Required work: Except for images, print the whole listing verbatim.

Data records:
[Start of section]

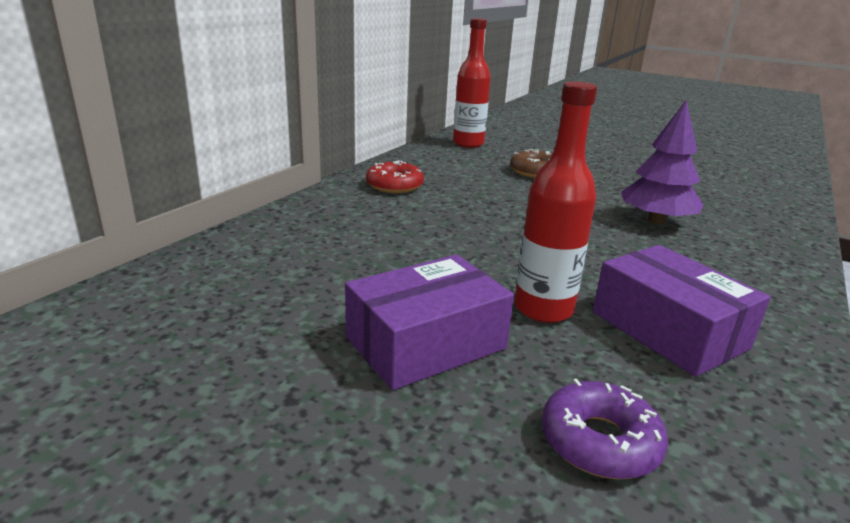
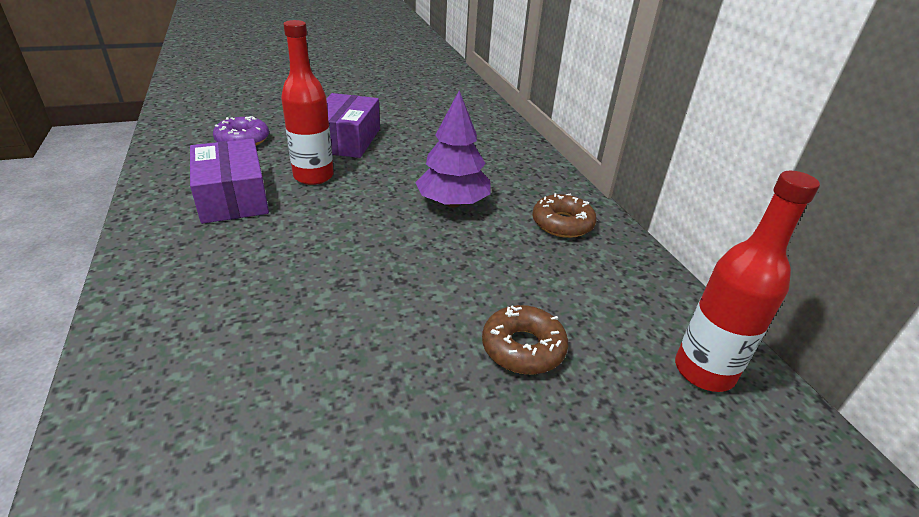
camera: 130 degrees right, 10 degrees up
red donut [366,160,424,193] -> brown donut [532,193,597,238]
purple box [593,245,771,377] -> purple box turned 60 degrees clockwise [190,139,269,224]
purple tree [621,100,704,224] -> purple tree moved to [415,90,491,208]

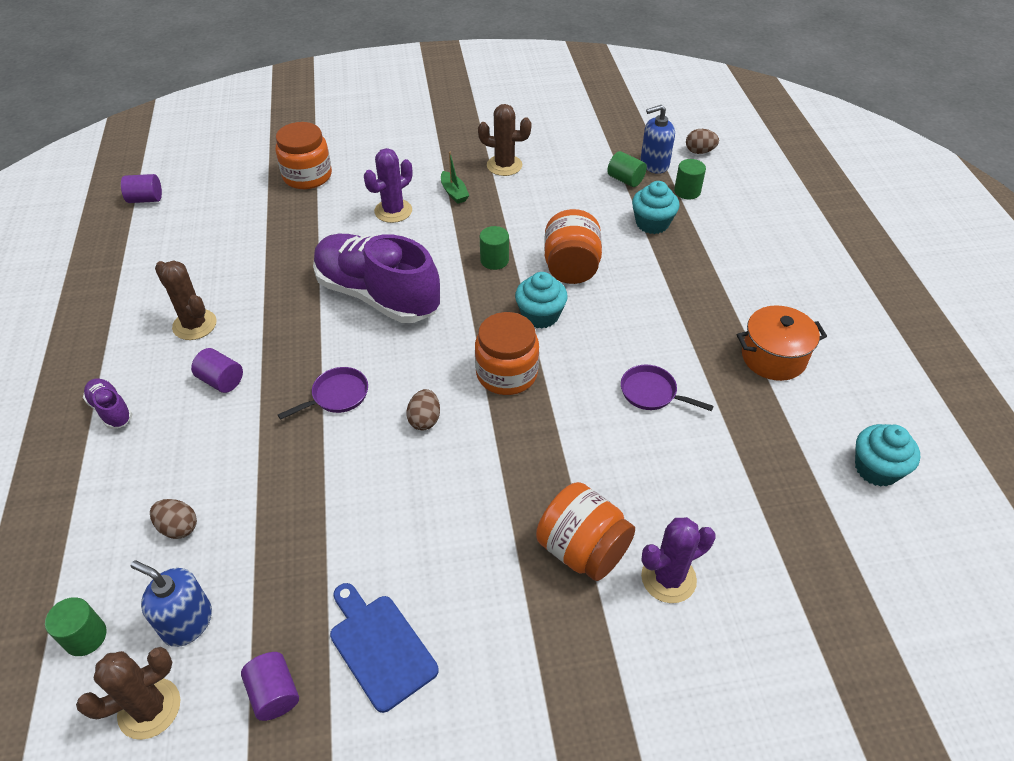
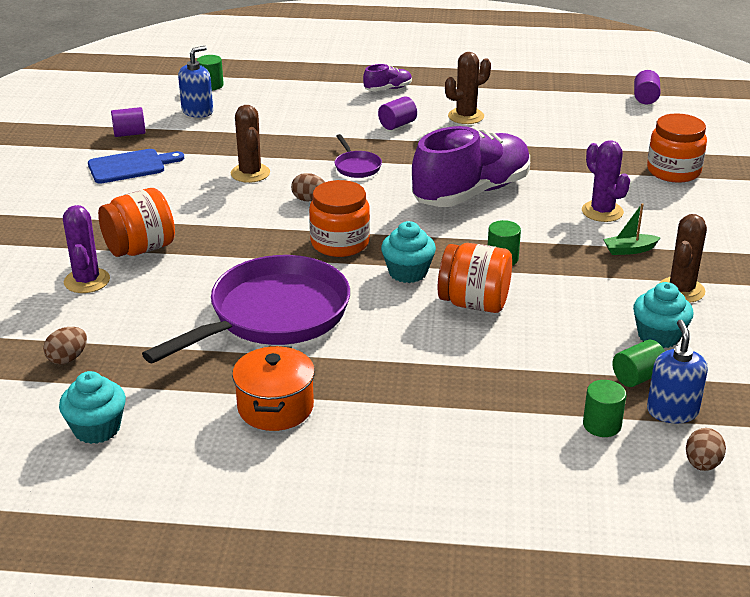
camera: 105 degrees right, 15 degrees down
brown cactus [76,647,180,740] -> brown cactus moved to [231,105,270,183]
brown egg [150,499,197,539] -> brown egg moved to [43,327,87,364]
purple pan [621,365,714,411] -> purple pan [142,255,350,363], size x2.42
turquoise cupcake [632,181,679,234] -> turquoise cupcake moved to [633,282,693,348]

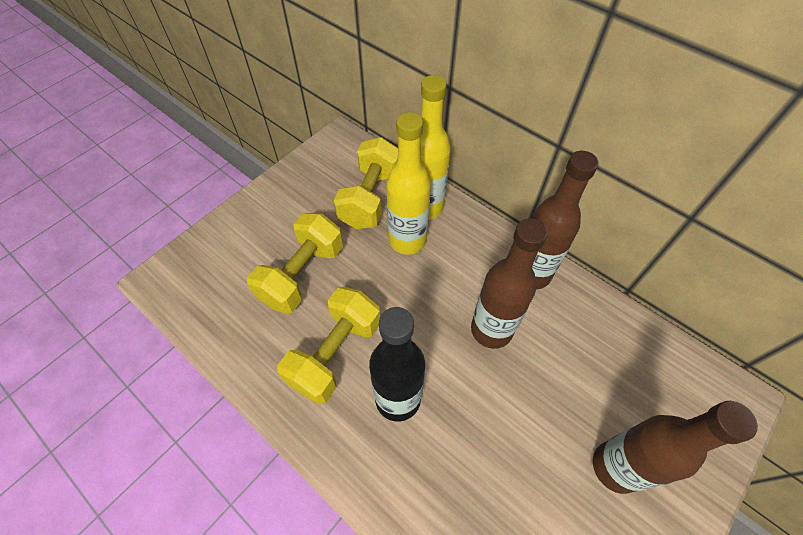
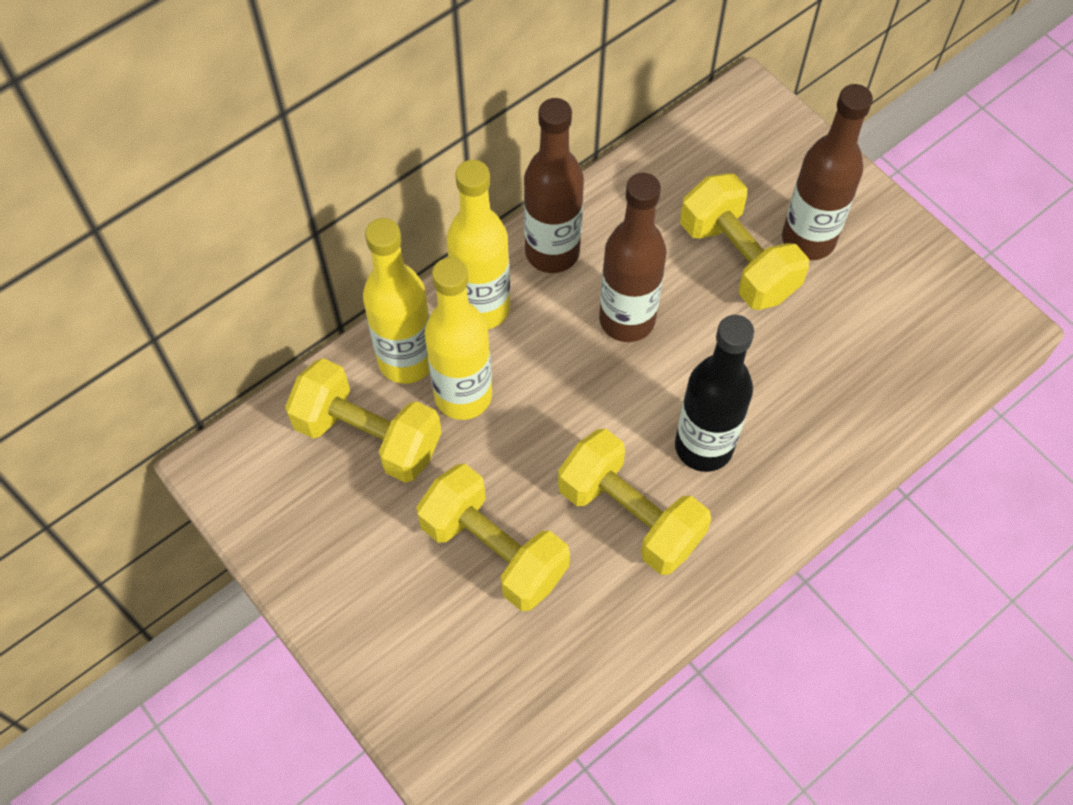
camera: 80 degrees left, 5 degrees up
none -> yellow bottle [447,160,510,329]
none -> yellow dumbbell [680,173,809,310]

[End of section]

Written reply:
camera: 130 degrees right, 10 degrees up
red donut [366,160,424,193] -> brown donut [532,193,597,238]
purple box [593,245,771,377] -> purple box turned 60 degrees clockwise [190,139,269,224]
purple tree [621,100,704,224] -> purple tree moved to [415,90,491,208]

camera: 105 degrees right, 15 degrees down
brown cactus [76,647,180,740] -> brown cactus moved to [231,105,270,183]
brown egg [150,499,197,539] -> brown egg moved to [43,327,87,364]
purple pan [621,365,714,411] -> purple pan [142,255,350,363], size x2.42
turquoise cupcake [632,181,679,234] -> turquoise cupcake moved to [633,282,693,348]

camera: 80 degrees left, 5 degrees up
none -> yellow bottle [447,160,510,329]
none -> yellow dumbbell [680,173,809,310]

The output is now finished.